■ Written task:
The output should be limited to the line holding "(269, 145) = (399, 180): yellow" and the lines after it through the end of the entries, each restated exactly.

Items from a dataset:
============
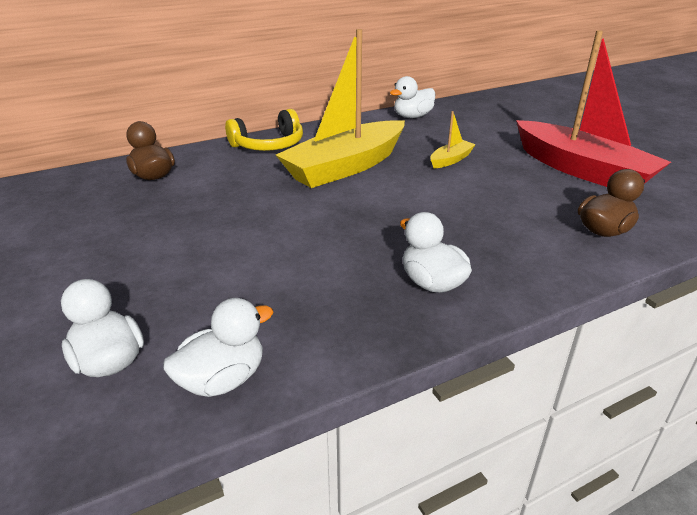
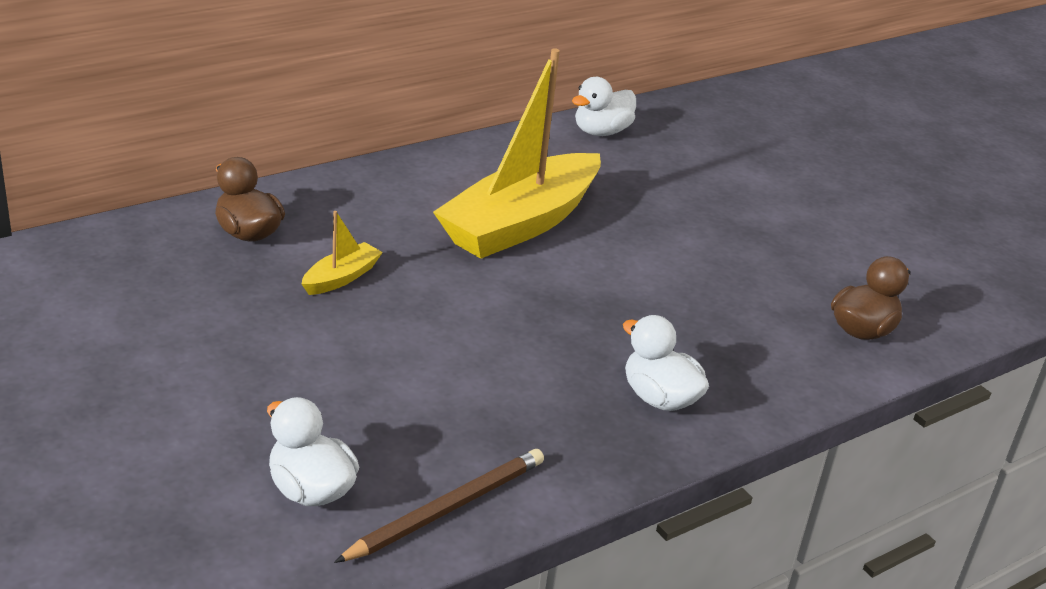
camera: 10 degrees left, 0 degrees up
(222, 379) = (447, 509): white duck -> brown pencil
(269, 145) = (399, 180): yellow headphones -> none
(451, 160) = (665, 215): yellow boat -> yellow boat (341, 278)
(582, 170) = (841, 237): red boat -> none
============
■ Your response:
(269, 145) = (399, 180): yellow headphones -> none
(451, 160) = (665, 215): yellow boat -> yellow boat (341, 278)
(582, 170) = (841, 237): red boat -> none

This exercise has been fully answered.